%%

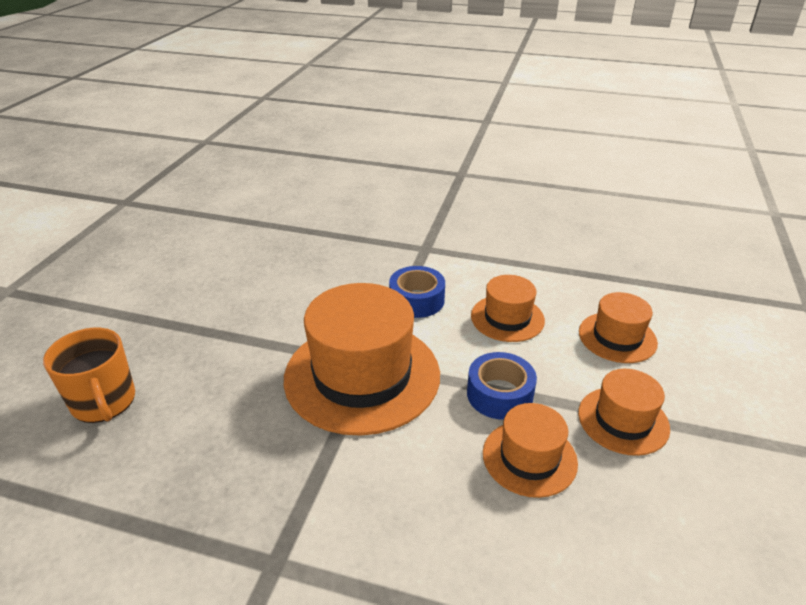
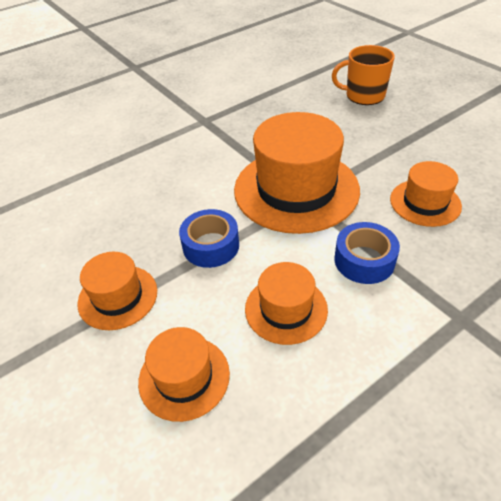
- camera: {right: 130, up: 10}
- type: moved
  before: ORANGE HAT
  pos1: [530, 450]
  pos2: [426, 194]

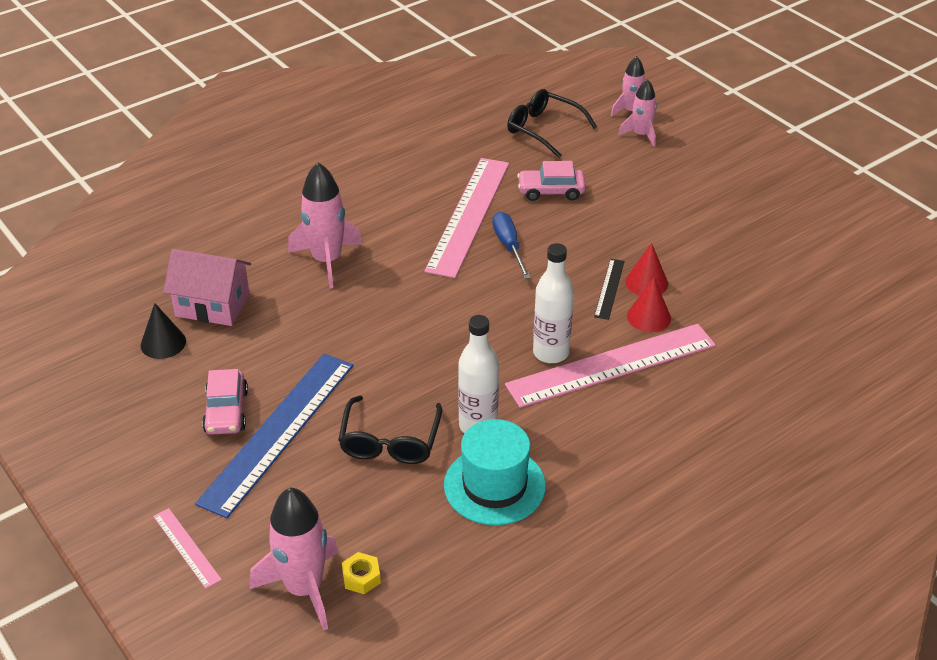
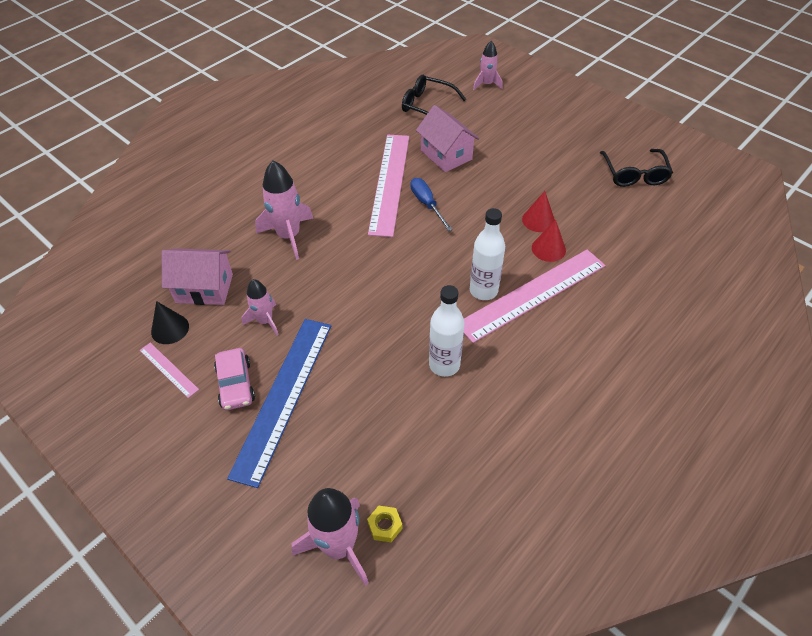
- camera: {right: -10, up: 10}
- type: moved
  before: PINK RULER
  pos1: [187, 548]
  pos2: [169, 370]
- type: moved
  before: BLACK GLASSES
  pos1: [390, 429]
  pos2: [636, 168]
- type: removed
  before: TURQUOISE HAT
  pos1: [495, 472]
- type: replaced
  before: PINK CAR
  after: PINK HOUSE
  pos1: [551, 181]
  pos2: [447, 138]
- type: removed
  before: BLACK RULER
  pos1: [609, 289]
- type: moved
  before: PINK ROCKET
  pos1: [637, 113]
  pos2: [260, 307]

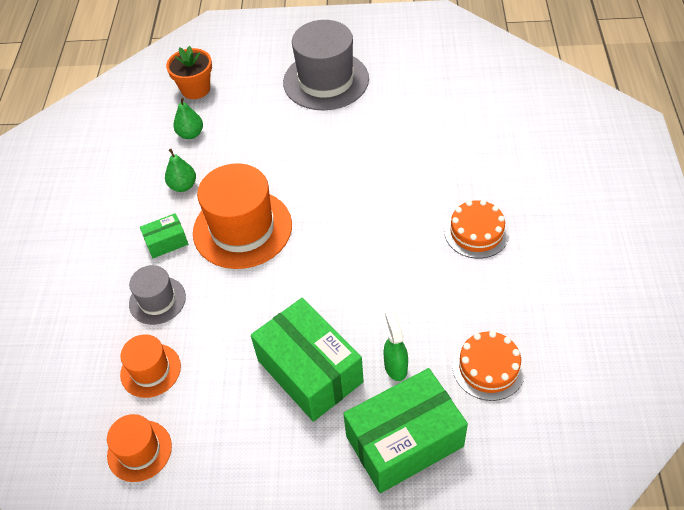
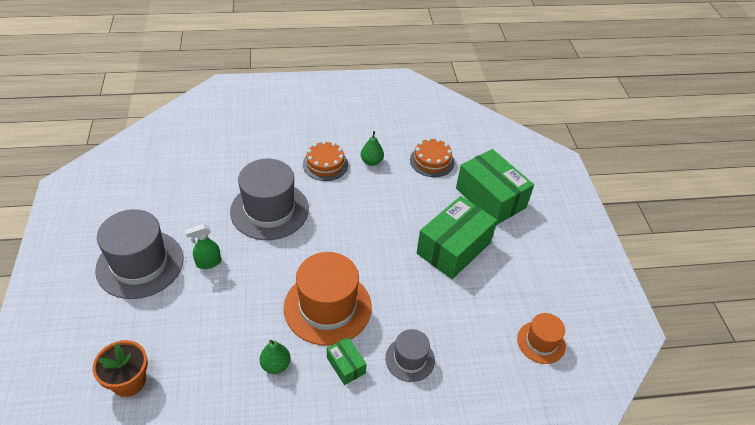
- camera: {right: -105, up: -5}
- type: removed
  before: ORANGE HAT
  pos1: [150, 366]
- type: moved
  before: GREEN PEAR
  pos1: [188, 118]
  pos2: [372, 148]
- type: moved
  before: GREEN SPRAY BOTTLE
  pos1: [396, 346]
  pos2: [203, 246]
- type: added
  after: GREY HAT
  pos2: [269, 199]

%%

Go through the records line by line, and copy each line that holds the string "before".

  before: ORANGE HAT
  before: PINK RULER
  before: BLACK GLASSES
  before: TURQUOISE HAT
  before: PINK CAR
  before: BLACK RULER
  before: PINK ROCKET
  before: ORANGE HAT
  before: GREEN PEAR
  before: GREEN SPRAY BOTTLE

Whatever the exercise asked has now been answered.